Task brief:
When the line with "grey pawn: 5 -> 4" comes up, set it down and every later line to the end of the data, exactly and without pictures.

★ ★ ★ ★ ★ ★ ★

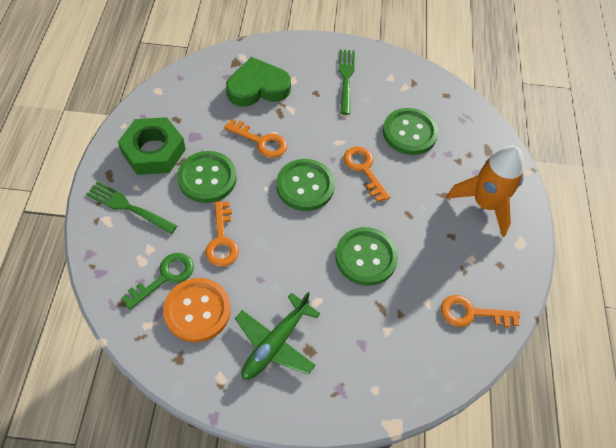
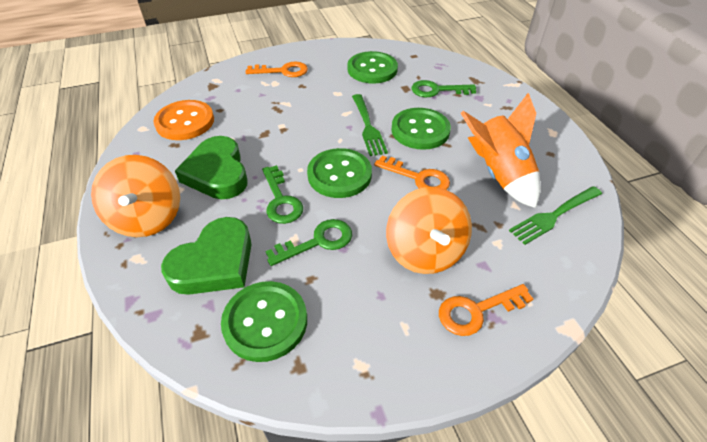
green heart: 1 -> 2
green key: 1 -> 3
green nut: 1 -> 0
green plane: 1 -> 0
orange key: 4 -> 3
orange spinning top: 0 -> 2

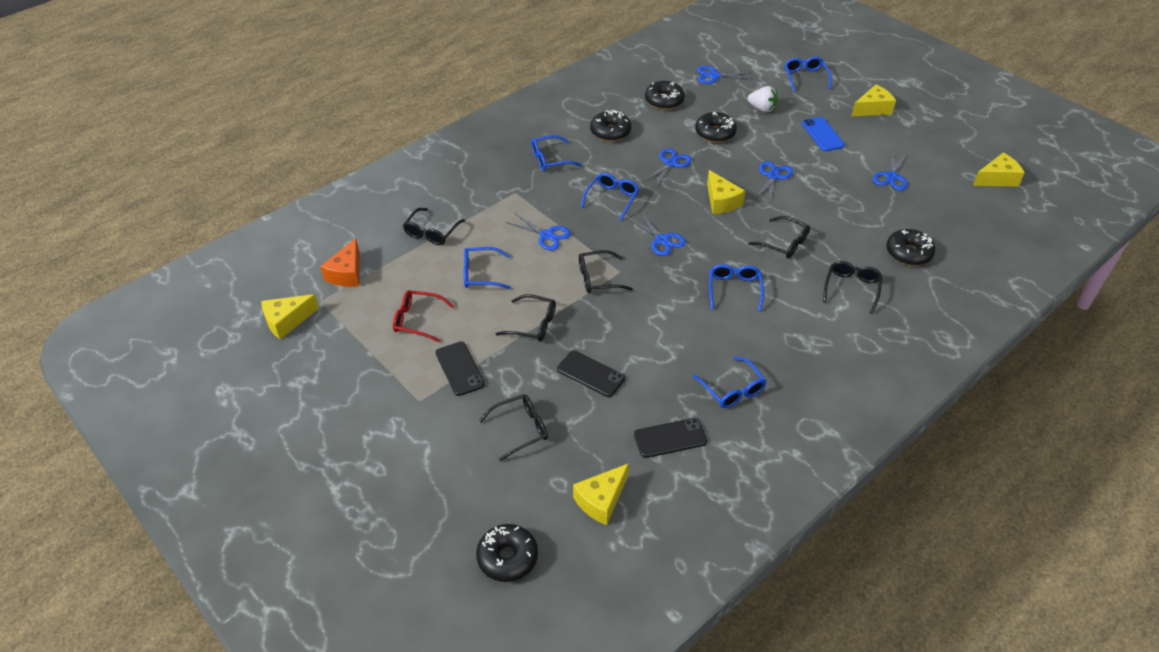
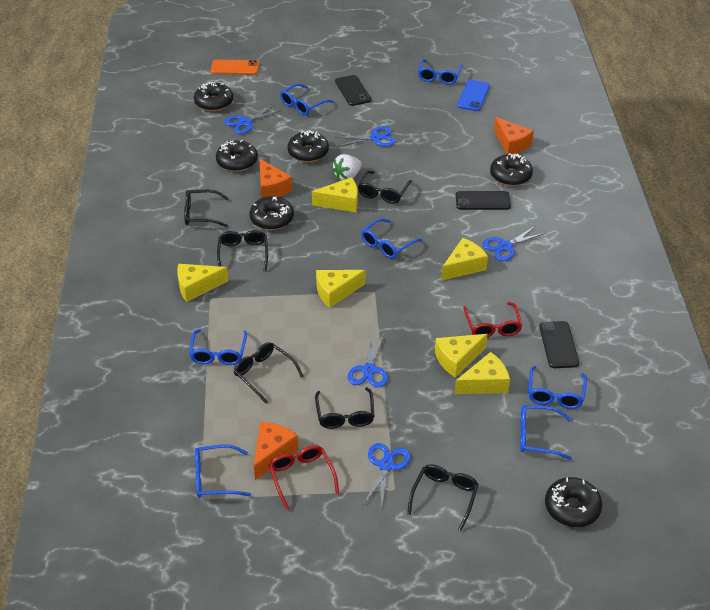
black donut: 5 -> 6
blue glasses: 6 -> 7
blue scissors: 6 -> 5
orange cheese: 1 -> 3
orange phone: 0 -> 1
red glasses: 1 -> 2
yellow cheese: 5 -> 6

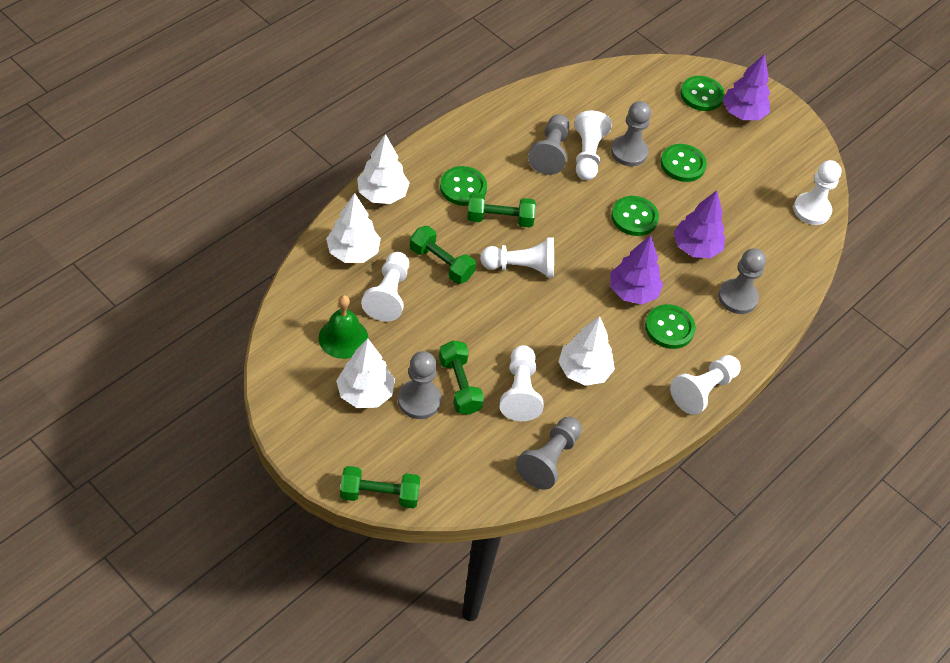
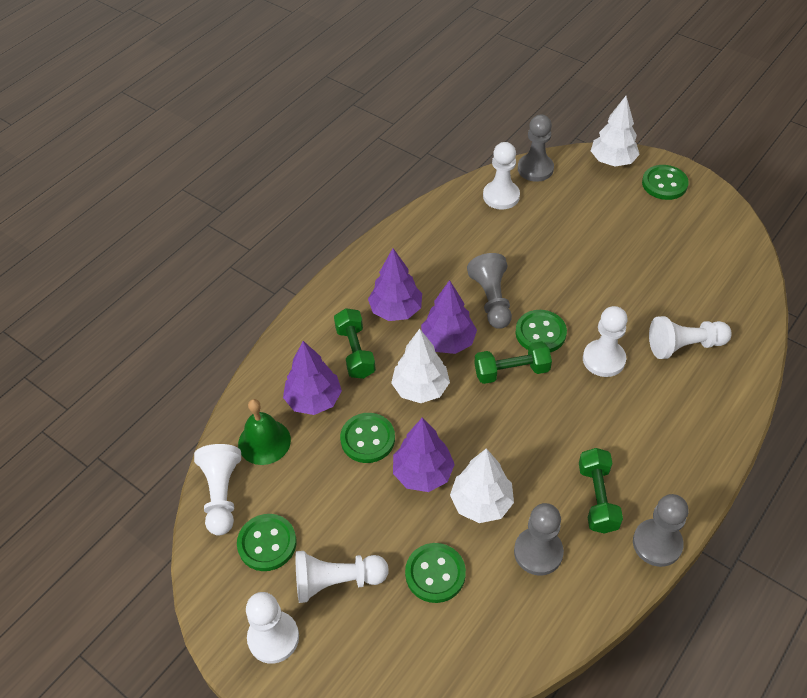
green dumbbell: 4 -> 3
grey pawn: 5 -> 4
purple tree: 3 -> 4
white tree: 4 -> 3

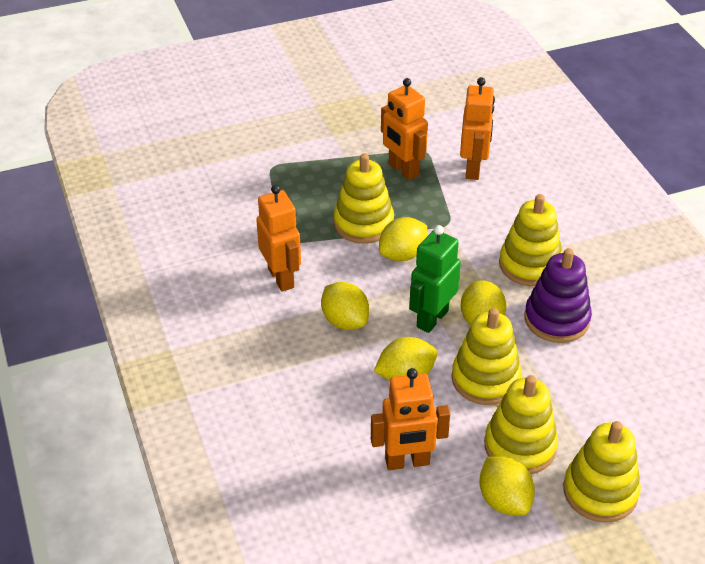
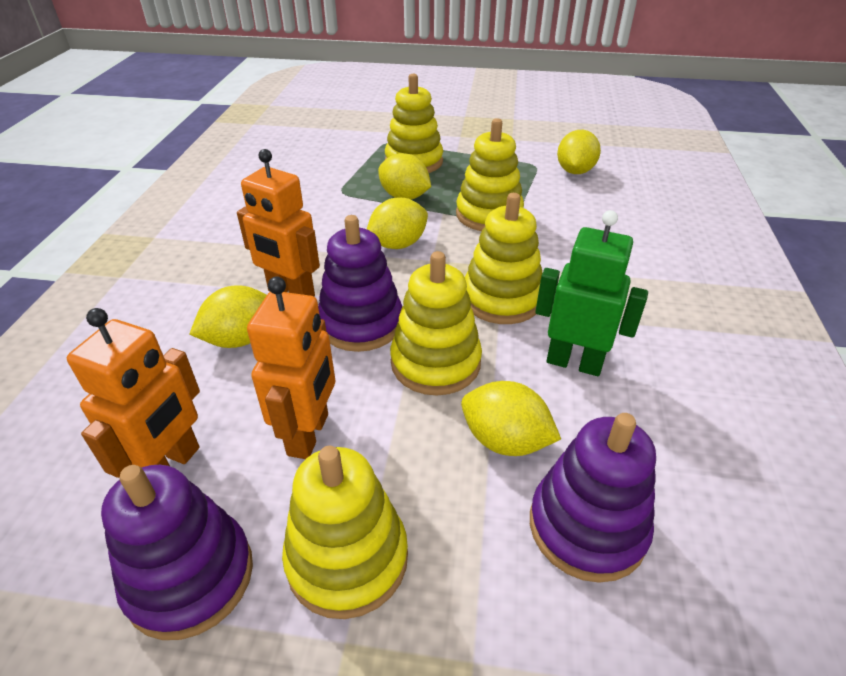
orange robot: 4 -> 3
purple stacking toy: 1 -> 3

★ ★ ★ ★ ★ ★ ★

Solution for this exercise:
grey pawn: 5 -> 4
purple tree: 3 -> 4
white tree: 4 -> 3

orange robot: 4 -> 3
purple stacking toy: 1 -> 3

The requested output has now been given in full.